Data to process:
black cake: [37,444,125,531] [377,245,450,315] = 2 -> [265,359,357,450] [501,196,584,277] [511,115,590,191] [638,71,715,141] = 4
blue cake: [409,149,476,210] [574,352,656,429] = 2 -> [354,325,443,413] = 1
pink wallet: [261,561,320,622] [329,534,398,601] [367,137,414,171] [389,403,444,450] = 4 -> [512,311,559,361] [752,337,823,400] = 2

* * *

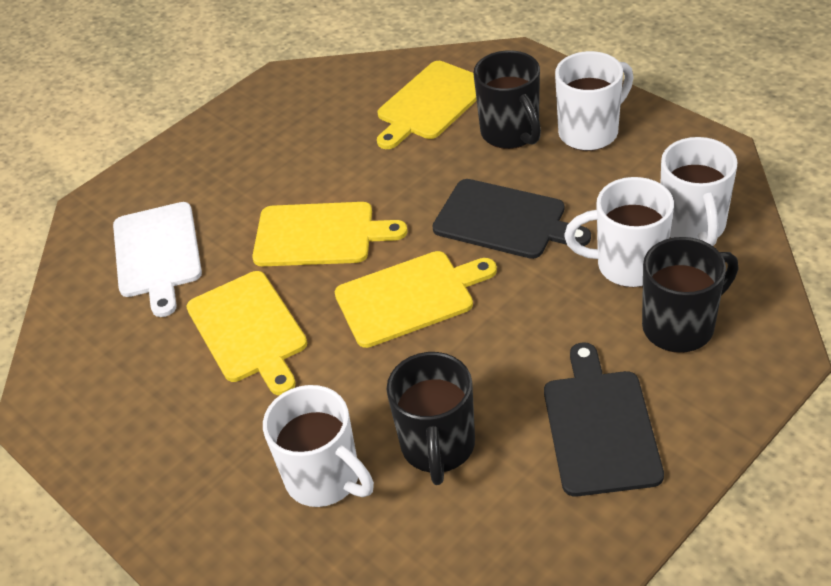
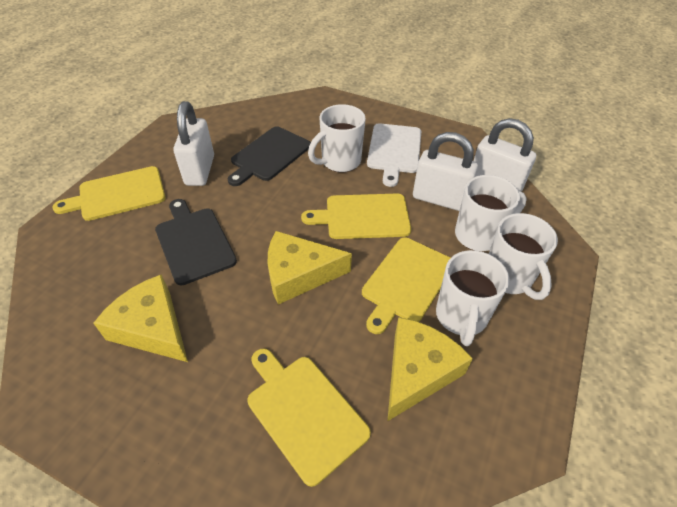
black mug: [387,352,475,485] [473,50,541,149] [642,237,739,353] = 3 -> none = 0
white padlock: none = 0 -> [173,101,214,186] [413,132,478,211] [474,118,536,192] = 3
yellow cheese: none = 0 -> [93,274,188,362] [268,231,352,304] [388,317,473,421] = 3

Exercise directions:
Your answer should be only the number of lines in the records that hold the word "none".

Solution:
3